* WORK TO BE COMPLETED
With pictures removed, print the listing exactly.

* DATA PROVIDED
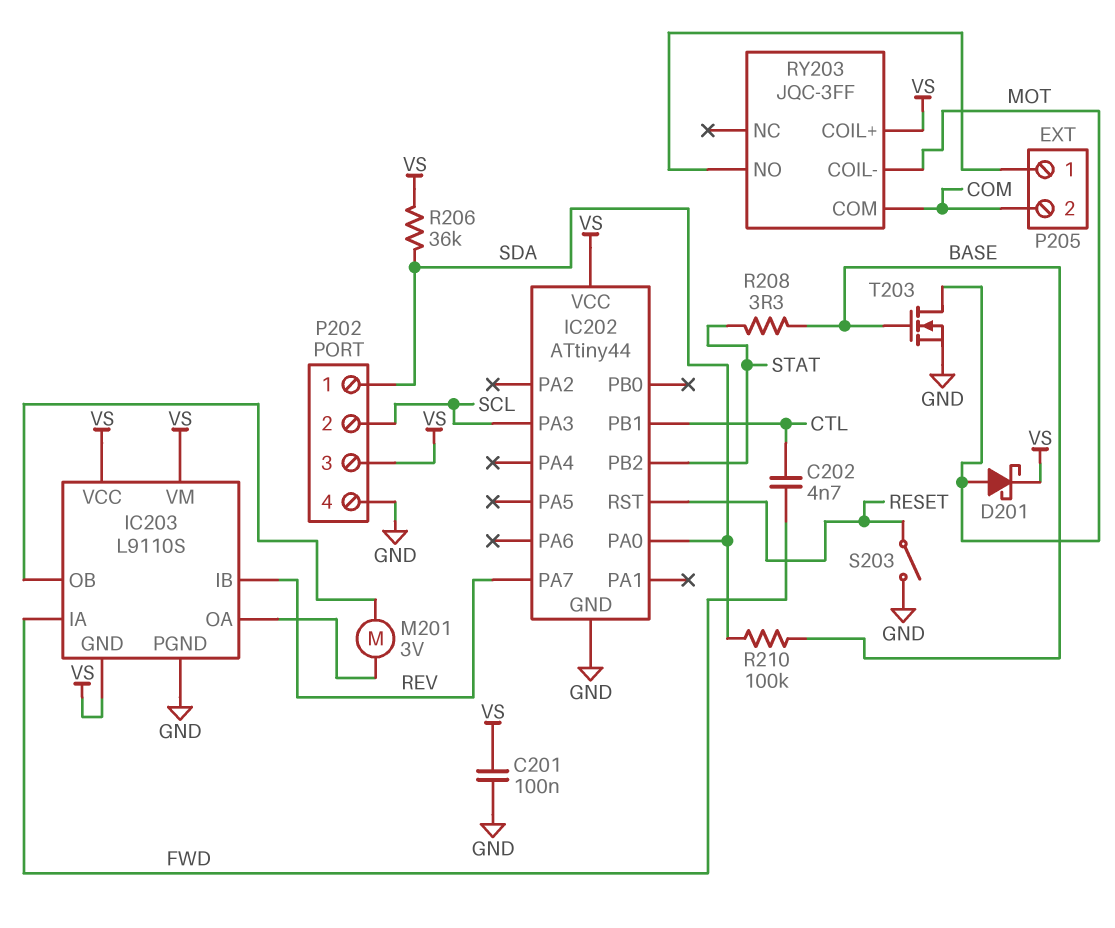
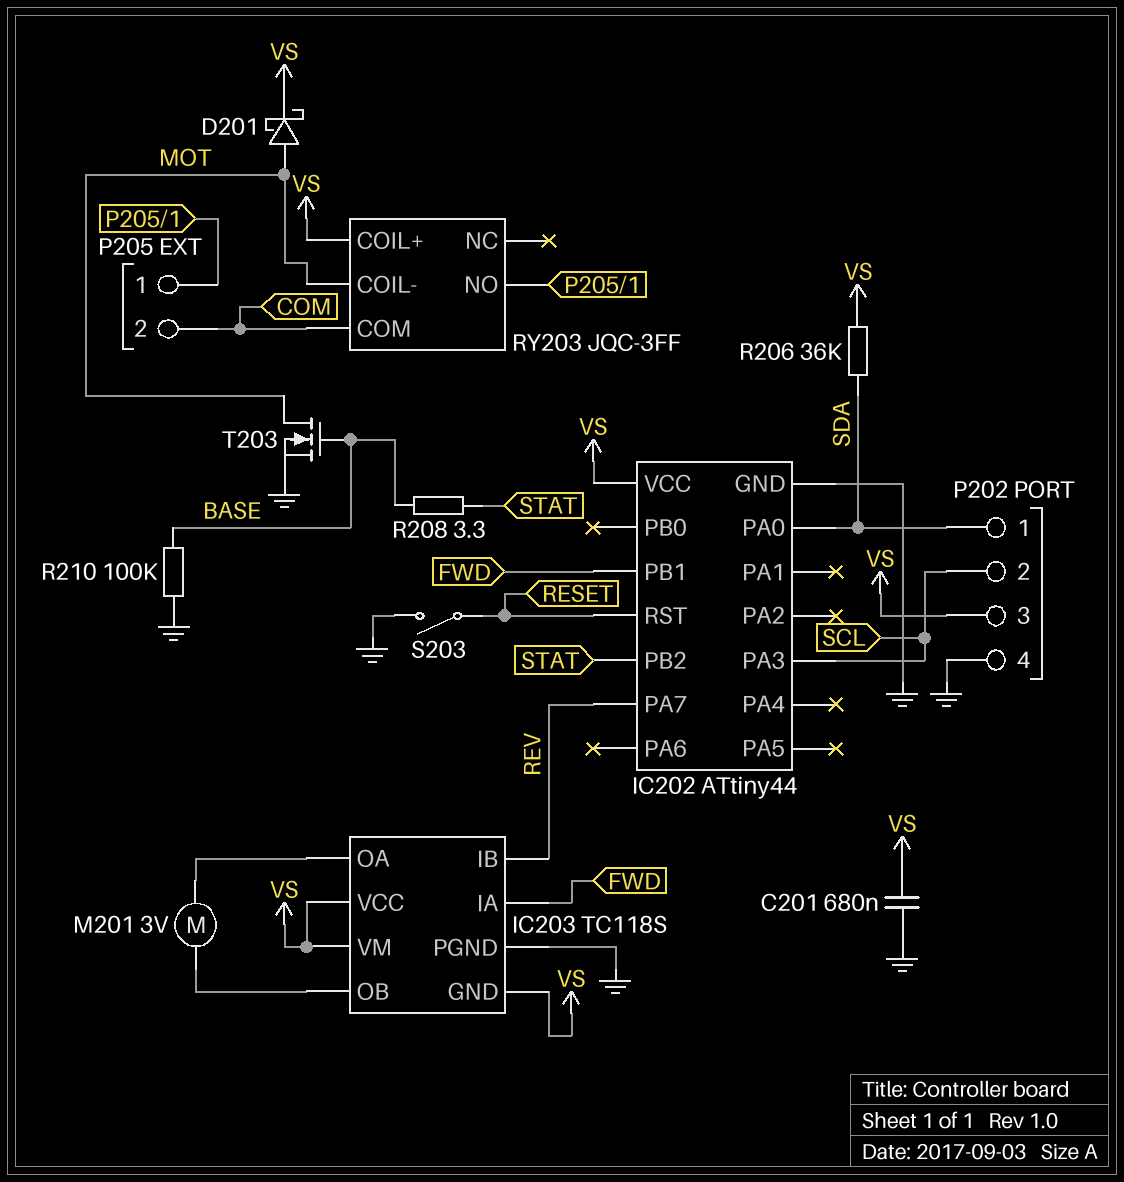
C201: 100nF (GND, VS) -> 680nF (GND, VS)
C202: 4.7nF (CTL, FWD) -> none
IC202 pin PB1: CTL -> FWD
IC203: L9110S -> TC118S
R210: 100k (BASE, SDA) -> 100k (BASE, GND)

* THE ANSWER
C201: 100nF (GND, VS) -> 680nF (GND, VS)
C202: 4.7nF (CTL, FWD) -> none
IC202 pin PB1: CTL -> FWD
IC203: L9110S -> TC118S
R210: 100k (BASE, SDA) -> 100k (BASE, GND)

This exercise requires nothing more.